What the task asks: Collect from the data below each line with "biały".
┌─ Available records
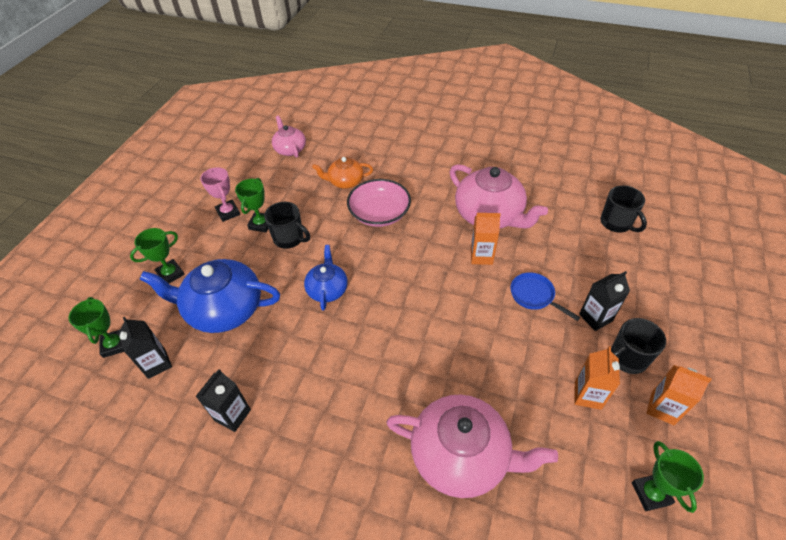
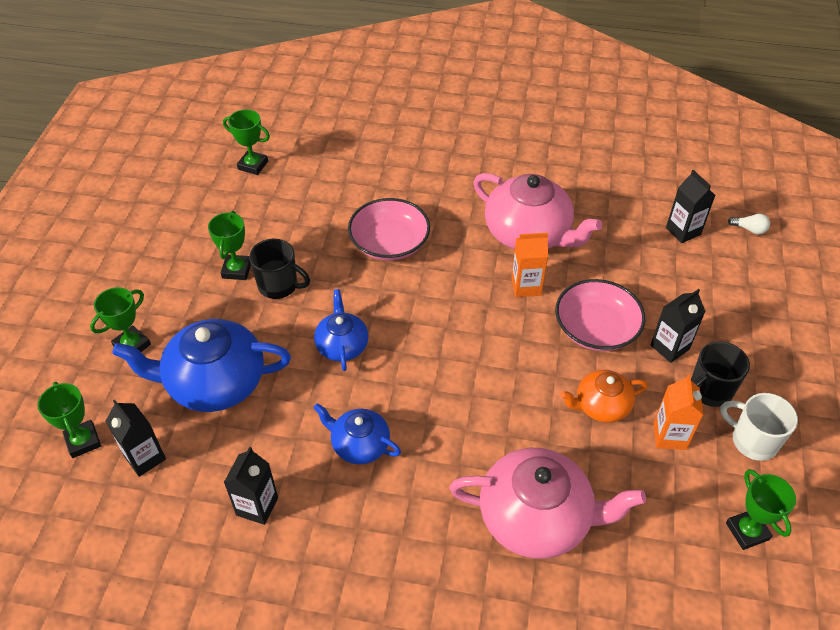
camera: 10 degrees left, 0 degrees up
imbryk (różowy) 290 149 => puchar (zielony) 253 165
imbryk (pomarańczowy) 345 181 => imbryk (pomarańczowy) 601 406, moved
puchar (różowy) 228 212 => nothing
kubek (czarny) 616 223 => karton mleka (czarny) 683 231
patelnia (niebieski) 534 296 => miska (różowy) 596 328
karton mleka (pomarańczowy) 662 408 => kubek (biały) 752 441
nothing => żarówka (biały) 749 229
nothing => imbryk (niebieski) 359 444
└─
Written answer:
karton mleka (pomarańczowy) 662 408 => kubek (biały) 752 441
nothing => żarówka (biały) 749 229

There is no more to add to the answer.